Work item ▸
Here is the task for the records below: repeat exactly the lines from the one with "purple key: 5 -> 8" to the one with "pink soap dispenser: 5 -> 4", both included, and nothing else.

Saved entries

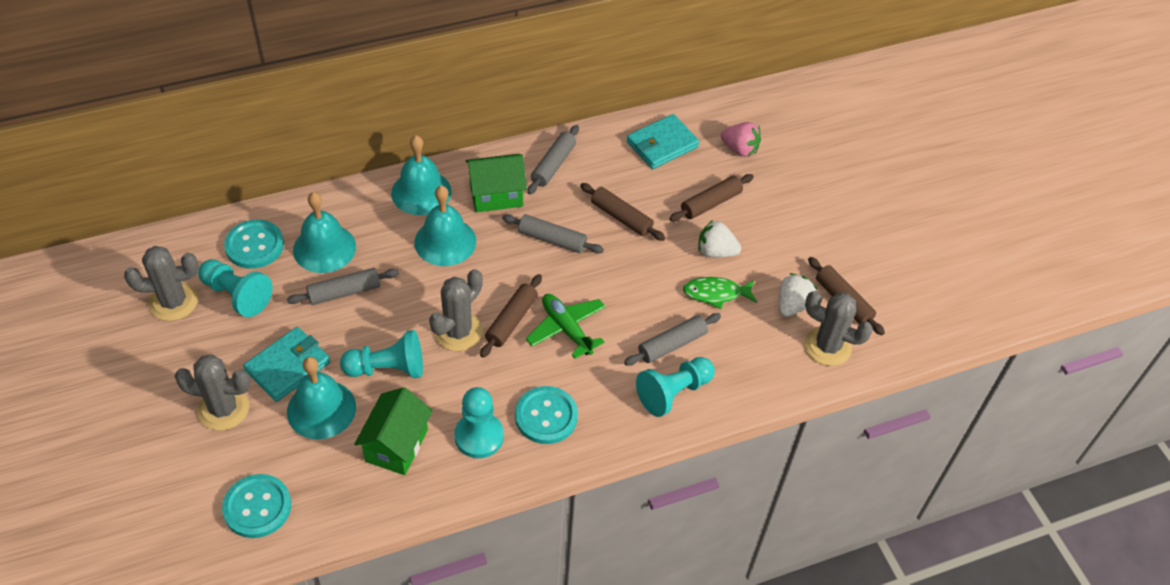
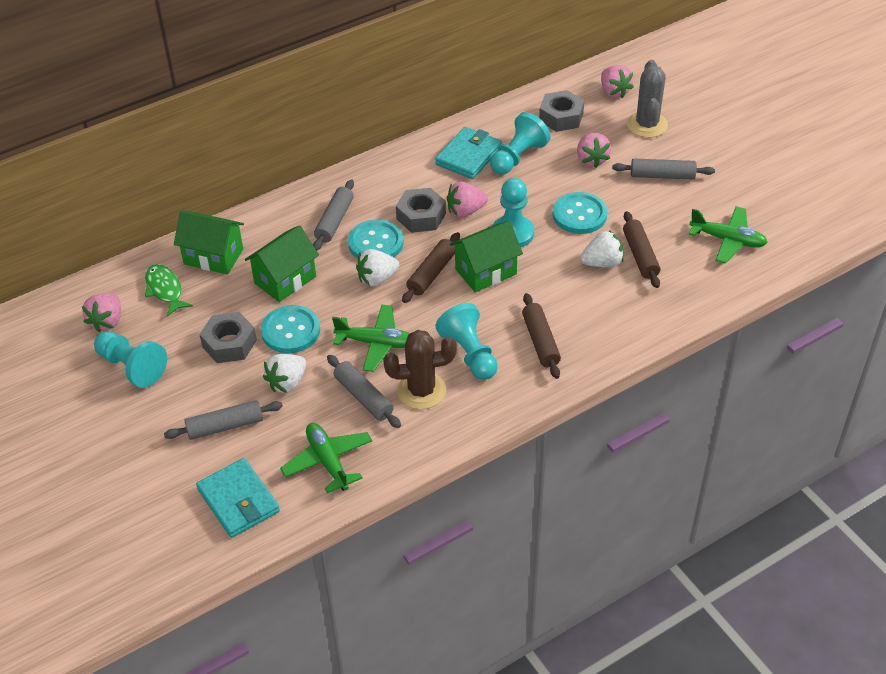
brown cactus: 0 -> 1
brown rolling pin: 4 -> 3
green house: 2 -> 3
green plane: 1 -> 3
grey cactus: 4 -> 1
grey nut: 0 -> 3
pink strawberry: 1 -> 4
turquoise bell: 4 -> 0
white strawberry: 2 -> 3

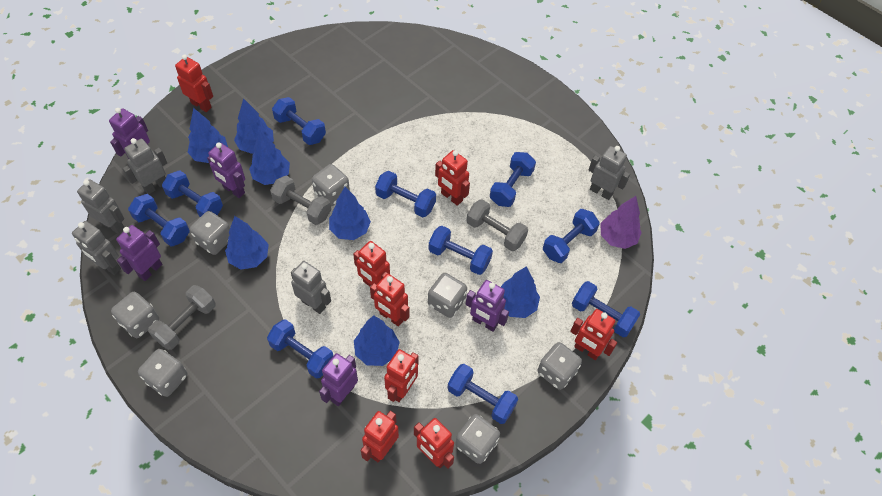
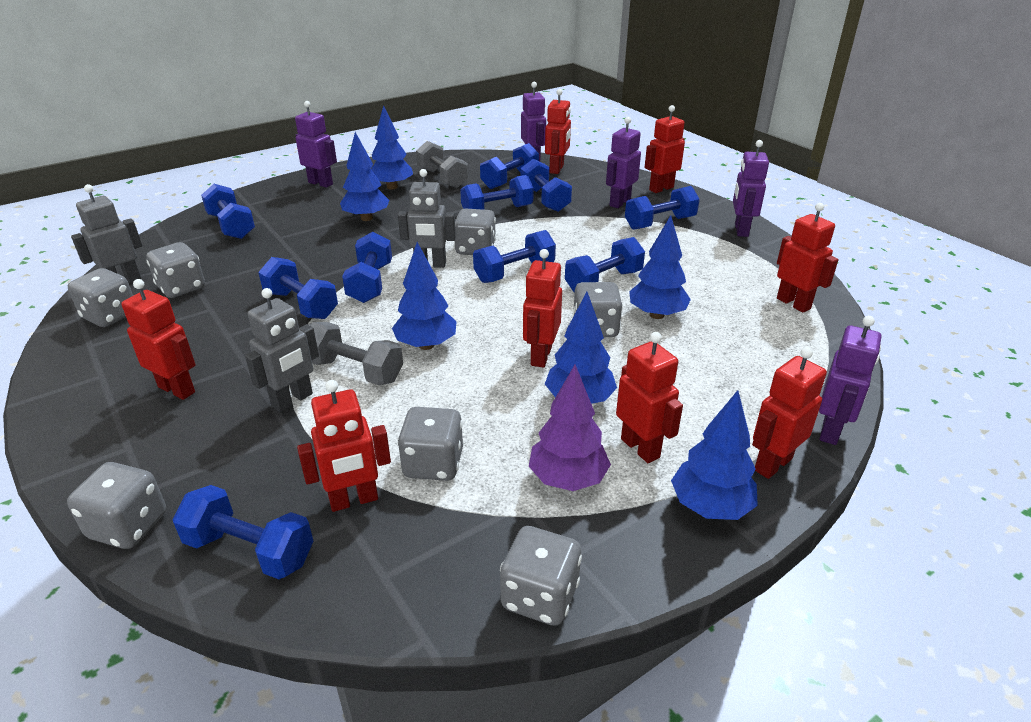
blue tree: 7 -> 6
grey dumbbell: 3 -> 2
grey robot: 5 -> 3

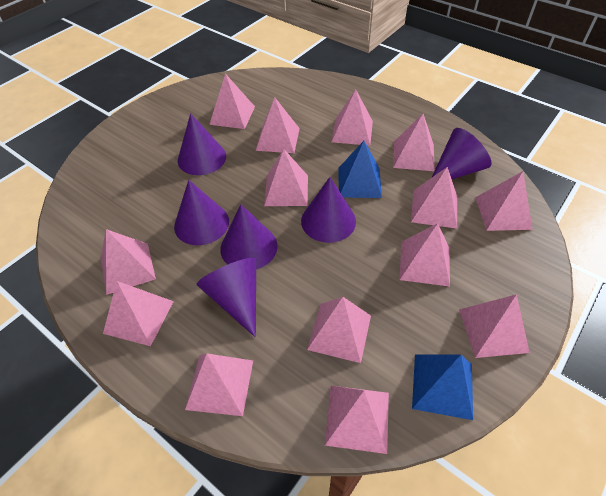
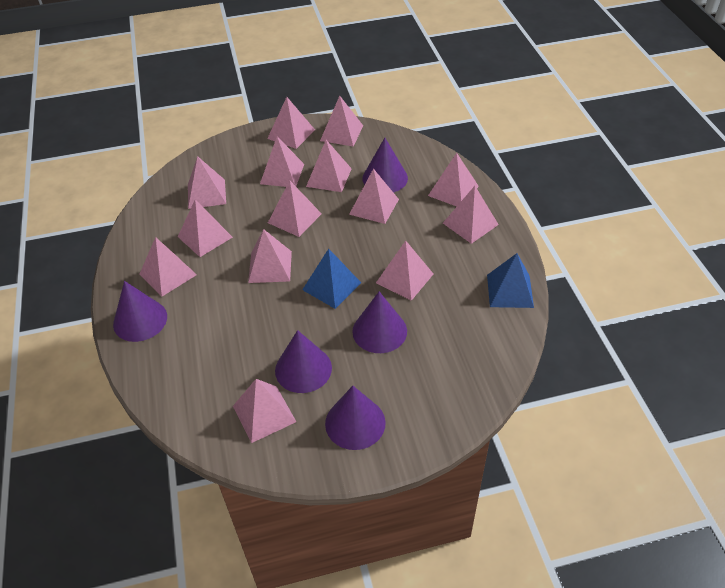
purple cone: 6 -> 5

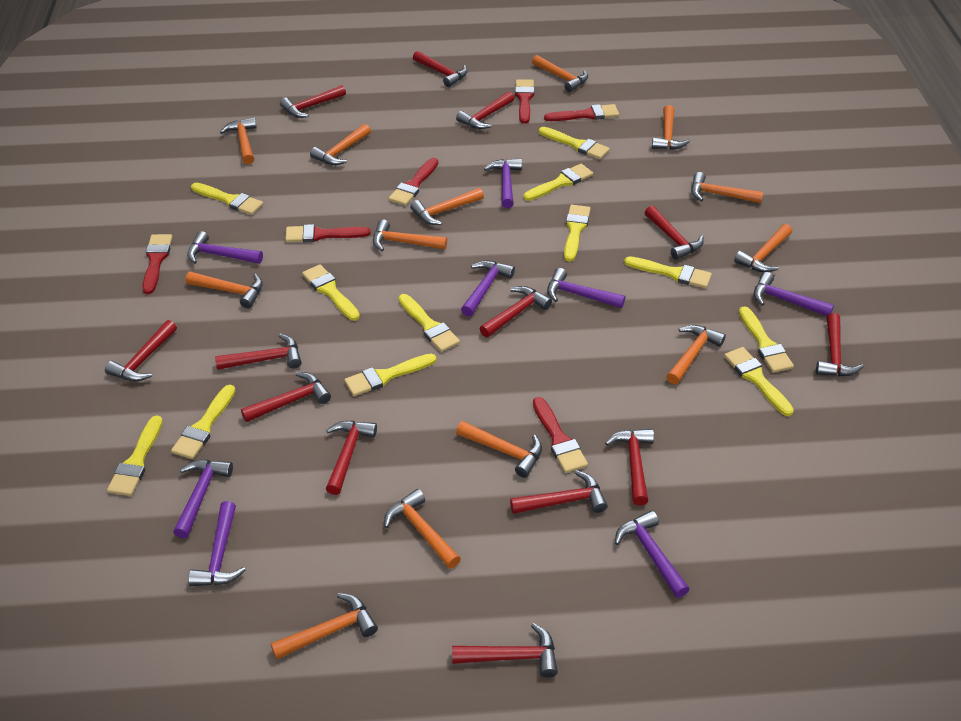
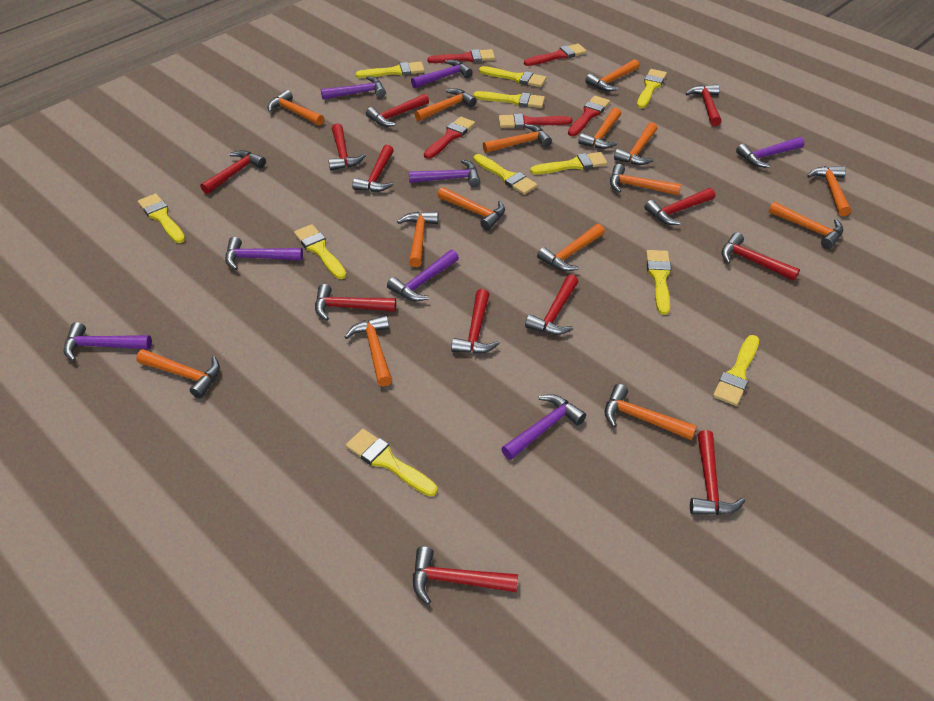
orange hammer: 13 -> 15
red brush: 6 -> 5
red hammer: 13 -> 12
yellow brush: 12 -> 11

--

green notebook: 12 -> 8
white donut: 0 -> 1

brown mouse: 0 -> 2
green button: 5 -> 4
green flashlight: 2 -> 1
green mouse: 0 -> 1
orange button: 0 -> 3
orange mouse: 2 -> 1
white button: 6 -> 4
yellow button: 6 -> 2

...

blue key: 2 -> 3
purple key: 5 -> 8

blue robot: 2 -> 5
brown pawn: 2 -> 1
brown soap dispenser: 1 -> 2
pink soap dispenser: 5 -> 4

Answer for this exercise ▸
purple key: 5 -> 8

blue robot: 2 -> 5
brown pawn: 2 -> 1
brown soap dispenser: 1 -> 2
pink soap dispenser: 5 -> 4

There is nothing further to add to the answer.